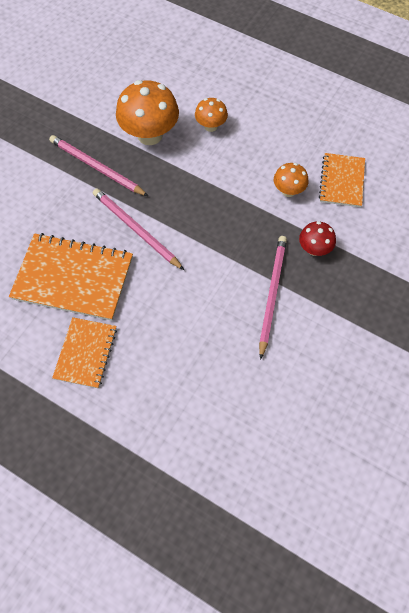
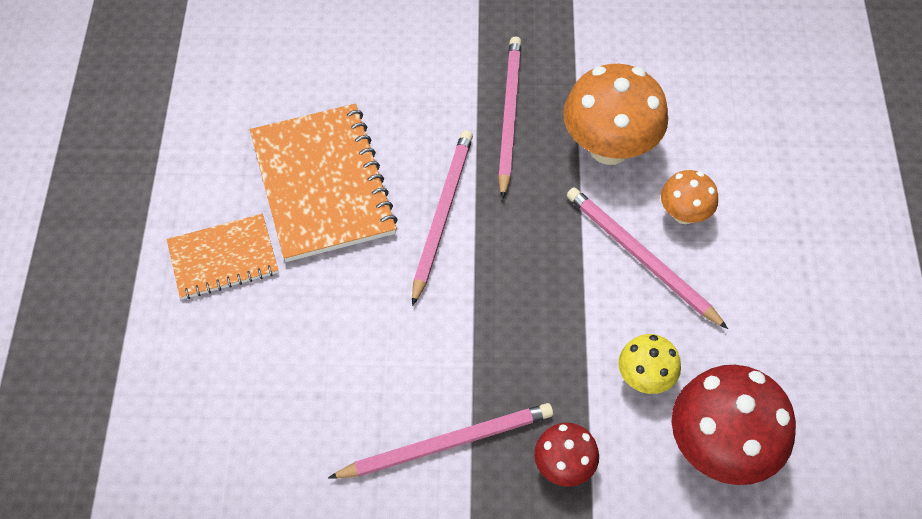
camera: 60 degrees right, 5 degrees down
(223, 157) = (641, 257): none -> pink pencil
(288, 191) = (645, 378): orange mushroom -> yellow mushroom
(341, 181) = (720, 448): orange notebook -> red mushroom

══════

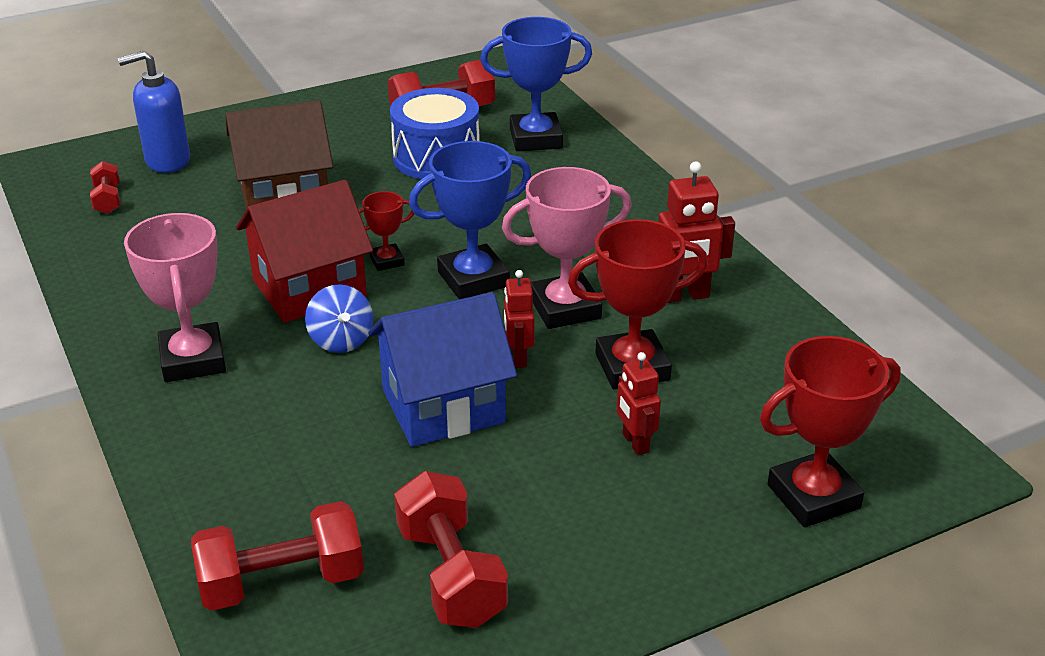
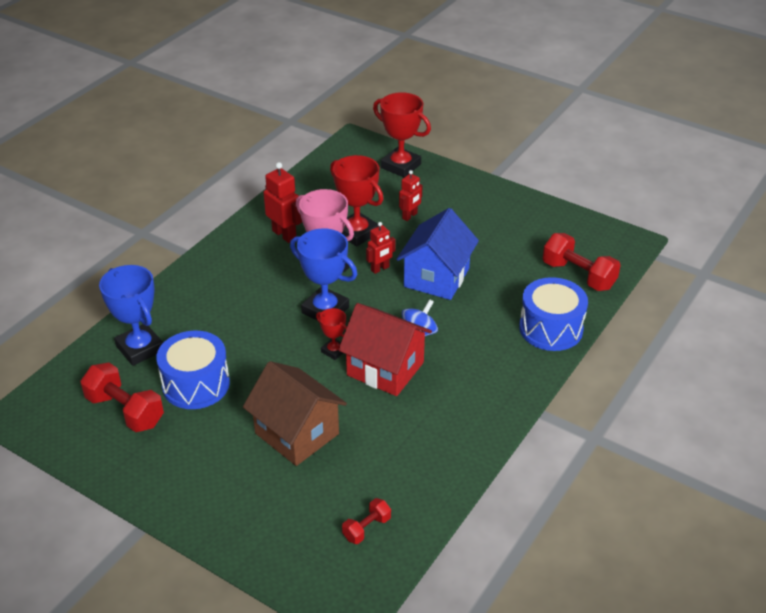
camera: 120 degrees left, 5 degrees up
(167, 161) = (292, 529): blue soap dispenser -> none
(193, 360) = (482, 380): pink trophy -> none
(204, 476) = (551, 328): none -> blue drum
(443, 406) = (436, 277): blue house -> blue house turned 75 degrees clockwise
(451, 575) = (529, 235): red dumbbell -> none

══════

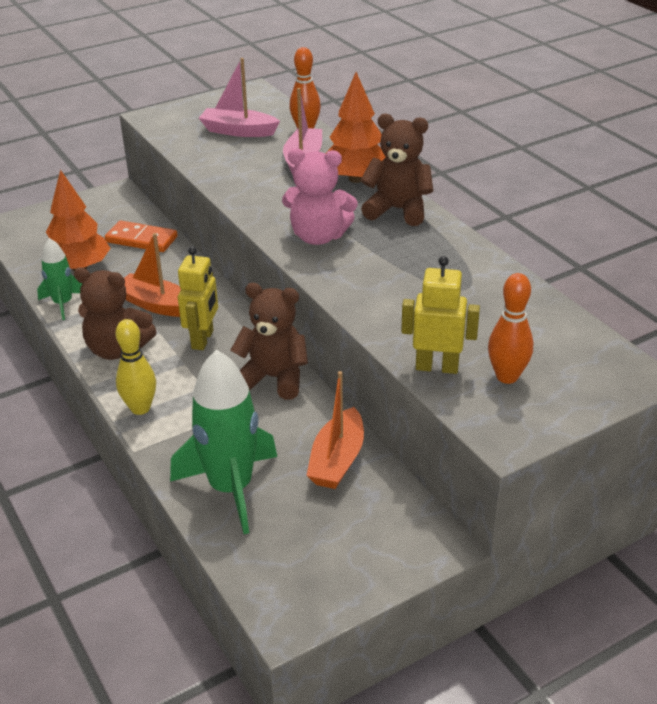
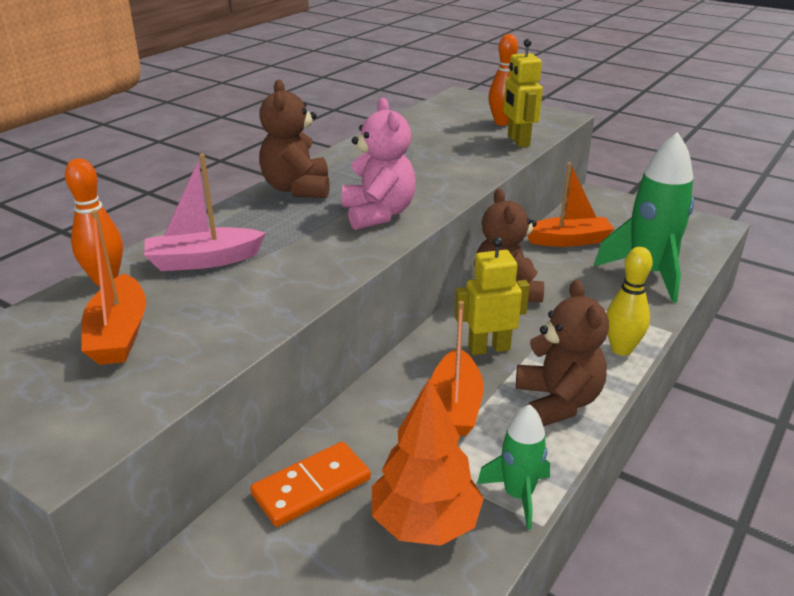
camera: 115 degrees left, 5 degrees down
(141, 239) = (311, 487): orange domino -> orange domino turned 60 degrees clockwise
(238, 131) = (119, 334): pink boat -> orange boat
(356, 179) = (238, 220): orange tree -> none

══════

### Work to complete:
After locating the line with "(443, 406) = (436, 277): blue" in the material above, return it and each line after it exactly, ending at the line with "(451, 575) = (529, 235): red dumbbell -> none".

### Exercise output:
(443, 406) = (436, 277): blue house -> blue house turned 75 degrees clockwise
(451, 575) = (529, 235): red dumbbell -> none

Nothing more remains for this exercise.